To do: Each line from the first down to the one containing "cyan L-shape: moved 3 px up" should be returned exactly as it appears below.

Shape position updates:
____
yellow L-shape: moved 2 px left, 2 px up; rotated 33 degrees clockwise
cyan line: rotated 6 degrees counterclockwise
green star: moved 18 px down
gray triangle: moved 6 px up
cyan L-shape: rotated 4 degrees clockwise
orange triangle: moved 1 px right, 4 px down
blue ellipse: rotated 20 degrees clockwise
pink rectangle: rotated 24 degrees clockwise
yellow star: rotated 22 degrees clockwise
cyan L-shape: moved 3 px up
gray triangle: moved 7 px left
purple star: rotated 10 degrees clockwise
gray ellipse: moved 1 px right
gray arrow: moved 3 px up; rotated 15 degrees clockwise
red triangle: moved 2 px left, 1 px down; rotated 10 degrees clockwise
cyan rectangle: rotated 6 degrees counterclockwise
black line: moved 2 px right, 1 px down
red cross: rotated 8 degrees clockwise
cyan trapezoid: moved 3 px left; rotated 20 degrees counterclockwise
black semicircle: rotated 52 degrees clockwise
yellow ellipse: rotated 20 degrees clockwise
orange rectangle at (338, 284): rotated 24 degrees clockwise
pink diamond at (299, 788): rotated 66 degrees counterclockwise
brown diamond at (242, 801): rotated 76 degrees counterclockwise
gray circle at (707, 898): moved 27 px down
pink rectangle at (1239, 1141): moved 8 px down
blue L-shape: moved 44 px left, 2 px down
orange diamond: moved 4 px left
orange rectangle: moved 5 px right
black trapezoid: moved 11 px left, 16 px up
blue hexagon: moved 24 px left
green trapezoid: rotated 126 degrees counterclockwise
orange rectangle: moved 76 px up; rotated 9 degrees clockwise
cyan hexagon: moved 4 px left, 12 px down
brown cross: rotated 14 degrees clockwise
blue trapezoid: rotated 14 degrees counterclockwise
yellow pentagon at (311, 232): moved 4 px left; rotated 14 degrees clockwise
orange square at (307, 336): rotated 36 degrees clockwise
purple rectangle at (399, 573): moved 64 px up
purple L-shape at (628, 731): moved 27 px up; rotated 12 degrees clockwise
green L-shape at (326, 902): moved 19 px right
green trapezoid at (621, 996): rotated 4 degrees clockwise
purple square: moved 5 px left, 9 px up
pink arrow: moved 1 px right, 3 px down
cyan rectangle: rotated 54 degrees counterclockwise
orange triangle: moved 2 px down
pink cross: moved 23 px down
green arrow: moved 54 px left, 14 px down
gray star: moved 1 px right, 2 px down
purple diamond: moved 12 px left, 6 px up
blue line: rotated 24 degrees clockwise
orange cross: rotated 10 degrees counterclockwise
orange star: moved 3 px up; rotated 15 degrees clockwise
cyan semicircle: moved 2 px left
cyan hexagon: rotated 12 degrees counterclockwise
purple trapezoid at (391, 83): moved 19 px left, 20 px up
____
Your response:
yellow L-shape: moved 2 px left, 2 px up; rotated 33 degrees clockwise
cyan line: rotated 6 degrees counterclockwise
green star: moved 18 px down
gray triangle: moved 6 px up
cyan L-shape: rotated 4 degrees clockwise
orange triangle: moved 1 px right, 4 px down
blue ellipse: rotated 20 degrees clockwise
pink rectangle: rotated 24 degrees clockwise
yellow star: rotated 22 degrees clockwise
cyan L-shape: moved 3 px up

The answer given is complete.